Exercise brief.
Set down exactly the entries below, beginning at their first line and ending at the line with "brown cross: (155, 103)".

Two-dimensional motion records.
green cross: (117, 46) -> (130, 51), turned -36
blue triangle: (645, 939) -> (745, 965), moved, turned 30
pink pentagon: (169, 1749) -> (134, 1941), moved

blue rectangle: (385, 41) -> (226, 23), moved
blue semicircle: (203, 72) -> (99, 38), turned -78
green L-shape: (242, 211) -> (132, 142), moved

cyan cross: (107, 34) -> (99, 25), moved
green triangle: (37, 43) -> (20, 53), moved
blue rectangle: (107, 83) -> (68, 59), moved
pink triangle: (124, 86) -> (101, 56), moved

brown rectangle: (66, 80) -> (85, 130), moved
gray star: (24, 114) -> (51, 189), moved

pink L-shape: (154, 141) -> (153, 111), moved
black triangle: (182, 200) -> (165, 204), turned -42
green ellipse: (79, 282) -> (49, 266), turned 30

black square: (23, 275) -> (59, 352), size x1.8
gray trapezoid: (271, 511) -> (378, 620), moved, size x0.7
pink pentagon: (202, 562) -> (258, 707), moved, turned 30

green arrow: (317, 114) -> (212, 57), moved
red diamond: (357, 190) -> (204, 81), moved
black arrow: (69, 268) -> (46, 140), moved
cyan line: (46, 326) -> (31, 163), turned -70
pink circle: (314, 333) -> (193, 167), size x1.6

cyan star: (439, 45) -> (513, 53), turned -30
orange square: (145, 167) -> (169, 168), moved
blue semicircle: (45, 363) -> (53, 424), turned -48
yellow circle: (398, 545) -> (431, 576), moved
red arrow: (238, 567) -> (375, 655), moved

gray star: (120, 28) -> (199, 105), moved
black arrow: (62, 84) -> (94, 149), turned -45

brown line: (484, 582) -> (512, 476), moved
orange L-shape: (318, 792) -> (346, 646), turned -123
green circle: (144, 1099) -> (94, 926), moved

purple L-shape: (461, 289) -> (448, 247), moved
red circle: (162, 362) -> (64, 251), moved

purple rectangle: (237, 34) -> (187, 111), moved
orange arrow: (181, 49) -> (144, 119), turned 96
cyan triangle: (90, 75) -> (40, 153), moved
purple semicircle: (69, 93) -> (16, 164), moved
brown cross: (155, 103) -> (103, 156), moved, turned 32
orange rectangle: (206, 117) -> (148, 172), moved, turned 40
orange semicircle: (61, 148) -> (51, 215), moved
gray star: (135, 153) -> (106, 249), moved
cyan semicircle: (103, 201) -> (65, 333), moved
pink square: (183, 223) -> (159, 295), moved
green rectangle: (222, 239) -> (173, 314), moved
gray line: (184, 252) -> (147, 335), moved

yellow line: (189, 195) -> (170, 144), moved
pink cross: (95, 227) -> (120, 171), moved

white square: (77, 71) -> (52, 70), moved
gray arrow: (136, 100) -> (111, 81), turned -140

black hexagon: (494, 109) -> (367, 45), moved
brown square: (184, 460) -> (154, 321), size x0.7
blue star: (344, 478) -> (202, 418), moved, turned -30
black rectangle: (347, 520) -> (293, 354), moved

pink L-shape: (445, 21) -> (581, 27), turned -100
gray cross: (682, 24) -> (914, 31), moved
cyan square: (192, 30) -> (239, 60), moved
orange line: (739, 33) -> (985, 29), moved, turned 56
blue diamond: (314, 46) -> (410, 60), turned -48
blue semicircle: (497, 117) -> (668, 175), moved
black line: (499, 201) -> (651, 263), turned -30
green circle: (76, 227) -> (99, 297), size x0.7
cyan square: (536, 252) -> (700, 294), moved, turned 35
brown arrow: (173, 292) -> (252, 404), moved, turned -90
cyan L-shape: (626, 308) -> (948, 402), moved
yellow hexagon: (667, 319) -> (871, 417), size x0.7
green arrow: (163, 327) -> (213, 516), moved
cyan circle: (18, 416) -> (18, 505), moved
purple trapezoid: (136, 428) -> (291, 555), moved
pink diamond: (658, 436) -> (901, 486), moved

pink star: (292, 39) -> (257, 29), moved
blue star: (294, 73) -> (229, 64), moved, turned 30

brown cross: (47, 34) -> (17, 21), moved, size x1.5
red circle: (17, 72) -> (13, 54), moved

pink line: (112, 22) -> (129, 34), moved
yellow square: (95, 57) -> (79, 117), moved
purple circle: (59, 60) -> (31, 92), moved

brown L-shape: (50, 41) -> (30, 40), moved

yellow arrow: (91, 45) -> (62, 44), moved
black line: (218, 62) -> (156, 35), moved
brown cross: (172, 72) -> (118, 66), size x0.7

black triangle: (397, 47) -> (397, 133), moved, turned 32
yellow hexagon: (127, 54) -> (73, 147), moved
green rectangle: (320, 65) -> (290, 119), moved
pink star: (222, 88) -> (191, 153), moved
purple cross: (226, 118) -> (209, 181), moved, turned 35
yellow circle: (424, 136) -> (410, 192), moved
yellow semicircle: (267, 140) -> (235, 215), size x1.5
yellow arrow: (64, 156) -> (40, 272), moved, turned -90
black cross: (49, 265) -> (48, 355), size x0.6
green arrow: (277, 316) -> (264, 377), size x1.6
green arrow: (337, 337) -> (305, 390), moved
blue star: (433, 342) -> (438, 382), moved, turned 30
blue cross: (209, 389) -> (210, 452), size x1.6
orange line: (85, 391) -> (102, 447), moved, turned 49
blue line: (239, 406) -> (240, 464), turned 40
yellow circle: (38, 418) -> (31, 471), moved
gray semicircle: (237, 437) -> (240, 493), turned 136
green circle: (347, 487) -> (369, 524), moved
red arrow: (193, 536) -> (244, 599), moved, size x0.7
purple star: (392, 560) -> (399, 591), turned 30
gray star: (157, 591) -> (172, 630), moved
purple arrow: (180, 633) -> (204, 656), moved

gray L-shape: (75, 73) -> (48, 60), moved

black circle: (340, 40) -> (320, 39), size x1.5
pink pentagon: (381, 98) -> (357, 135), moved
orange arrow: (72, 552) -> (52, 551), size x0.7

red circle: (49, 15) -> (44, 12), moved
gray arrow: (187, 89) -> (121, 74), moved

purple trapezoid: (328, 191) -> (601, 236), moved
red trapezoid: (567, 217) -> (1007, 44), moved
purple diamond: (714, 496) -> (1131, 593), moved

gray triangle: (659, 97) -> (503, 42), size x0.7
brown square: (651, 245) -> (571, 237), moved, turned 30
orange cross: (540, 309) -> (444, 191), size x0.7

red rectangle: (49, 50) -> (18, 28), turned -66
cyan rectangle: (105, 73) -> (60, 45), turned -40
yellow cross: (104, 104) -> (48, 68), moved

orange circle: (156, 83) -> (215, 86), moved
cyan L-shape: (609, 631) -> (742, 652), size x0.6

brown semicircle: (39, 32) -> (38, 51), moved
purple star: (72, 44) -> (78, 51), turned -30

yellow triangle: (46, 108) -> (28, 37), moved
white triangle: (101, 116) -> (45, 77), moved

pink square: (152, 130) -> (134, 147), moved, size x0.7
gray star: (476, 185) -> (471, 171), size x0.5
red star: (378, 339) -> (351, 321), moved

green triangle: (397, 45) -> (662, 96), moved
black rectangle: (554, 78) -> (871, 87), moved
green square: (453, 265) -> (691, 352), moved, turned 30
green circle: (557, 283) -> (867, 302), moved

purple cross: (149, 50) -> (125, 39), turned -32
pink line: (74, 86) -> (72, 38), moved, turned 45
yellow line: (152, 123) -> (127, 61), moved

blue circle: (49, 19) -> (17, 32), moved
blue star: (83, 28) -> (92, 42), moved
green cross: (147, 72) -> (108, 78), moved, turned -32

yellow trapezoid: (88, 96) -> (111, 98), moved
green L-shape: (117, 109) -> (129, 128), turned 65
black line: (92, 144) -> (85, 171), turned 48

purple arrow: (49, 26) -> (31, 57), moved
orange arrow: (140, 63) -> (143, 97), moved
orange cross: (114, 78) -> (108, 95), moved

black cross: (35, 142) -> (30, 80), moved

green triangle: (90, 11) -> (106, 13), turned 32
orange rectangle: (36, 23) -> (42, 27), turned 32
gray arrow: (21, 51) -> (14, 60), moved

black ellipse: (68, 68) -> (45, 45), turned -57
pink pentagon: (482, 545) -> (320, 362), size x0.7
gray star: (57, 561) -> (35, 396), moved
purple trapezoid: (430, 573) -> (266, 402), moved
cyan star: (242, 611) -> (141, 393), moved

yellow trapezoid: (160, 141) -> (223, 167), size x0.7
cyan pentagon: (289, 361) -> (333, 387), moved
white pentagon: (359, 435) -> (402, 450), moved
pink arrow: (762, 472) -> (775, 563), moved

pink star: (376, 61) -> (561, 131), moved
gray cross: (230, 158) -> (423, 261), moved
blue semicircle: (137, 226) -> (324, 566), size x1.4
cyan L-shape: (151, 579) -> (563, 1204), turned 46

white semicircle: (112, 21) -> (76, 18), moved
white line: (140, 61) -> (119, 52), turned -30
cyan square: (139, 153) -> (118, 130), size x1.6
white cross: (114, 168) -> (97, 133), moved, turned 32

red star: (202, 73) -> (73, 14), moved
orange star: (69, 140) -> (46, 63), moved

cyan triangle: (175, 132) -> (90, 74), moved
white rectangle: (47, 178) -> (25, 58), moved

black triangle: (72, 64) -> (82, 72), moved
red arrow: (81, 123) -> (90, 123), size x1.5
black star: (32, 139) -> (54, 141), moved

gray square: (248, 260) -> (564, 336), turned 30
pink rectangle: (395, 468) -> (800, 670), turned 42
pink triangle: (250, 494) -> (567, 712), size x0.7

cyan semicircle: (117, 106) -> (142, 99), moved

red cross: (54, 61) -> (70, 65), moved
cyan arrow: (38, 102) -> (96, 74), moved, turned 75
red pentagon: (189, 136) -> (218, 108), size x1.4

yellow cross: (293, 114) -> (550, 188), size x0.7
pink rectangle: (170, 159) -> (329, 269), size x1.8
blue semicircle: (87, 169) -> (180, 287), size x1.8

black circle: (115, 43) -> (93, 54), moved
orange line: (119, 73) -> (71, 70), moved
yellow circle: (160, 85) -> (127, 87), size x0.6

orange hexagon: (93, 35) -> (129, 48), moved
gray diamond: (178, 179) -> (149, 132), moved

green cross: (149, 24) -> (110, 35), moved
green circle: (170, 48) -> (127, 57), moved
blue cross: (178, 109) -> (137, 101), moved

Solution to this task.
green cross: (117, 46) -> (130, 51), turned -36
blue triangle: (645, 939) -> (745, 965), moved, turned 30
pink pentagon: (169, 1749) -> (134, 1941), moved

blue rectangle: (385, 41) -> (226, 23), moved
blue semicircle: (203, 72) -> (99, 38), turned -78
green L-shape: (242, 211) -> (132, 142), moved

cyan cross: (107, 34) -> (99, 25), moved
green triangle: (37, 43) -> (20, 53), moved
blue rectangle: (107, 83) -> (68, 59), moved
pink triangle: (124, 86) -> (101, 56), moved

brown rectangle: (66, 80) -> (85, 130), moved
gray star: (24, 114) -> (51, 189), moved

pink L-shape: (154, 141) -> (153, 111), moved
black triangle: (182, 200) -> (165, 204), turned -42
green ellipse: (79, 282) -> (49, 266), turned 30

black square: (23, 275) -> (59, 352), size x1.8
gray trapezoid: (271, 511) -> (378, 620), moved, size x0.7
pink pentagon: (202, 562) -> (258, 707), moved, turned 30

green arrow: (317, 114) -> (212, 57), moved
red diamond: (357, 190) -> (204, 81), moved
black arrow: (69, 268) -> (46, 140), moved
cyan line: (46, 326) -> (31, 163), turned -70
pink circle: (314, 333) -> (193, 167), size x1.6

cyan star: (439, 45) -> (513, 53), turned -30
orange square: (145, 167) -> (169, 168), moved
blue semicircle: (45, 363) -> (53, 424), turned -48
yellow circle: (398, 545) -> (431, 576), moved
red arrow: (238, 567) -> (375, 655), moved

gray star: (120, 28) -> (199, 105), moved
black arrow: (62, 84) -> (94, 149), turned -45

brown line: (484, 582) -> (512, 476), moved
orange L-shape: (318, 792) -> (346, 646), turned -123
green circle: (144, 1099) -> (94, 926), moved

purple L-shape: (461, 289) -> (448, 247), moved
red circle: (162, 362) -> (64, 251), moved

purple rectangle: (237, 34) -> (187, 111), moved
orange arrow: (181, 49) -> (144, 119), turned 96
cyan triangle: (90, 75) -> (40, 153), moved
purple semicircle: (69, 93) -> (16, 164), moved
brown cross: (155, 103) -> (103, 156), moved, turned 32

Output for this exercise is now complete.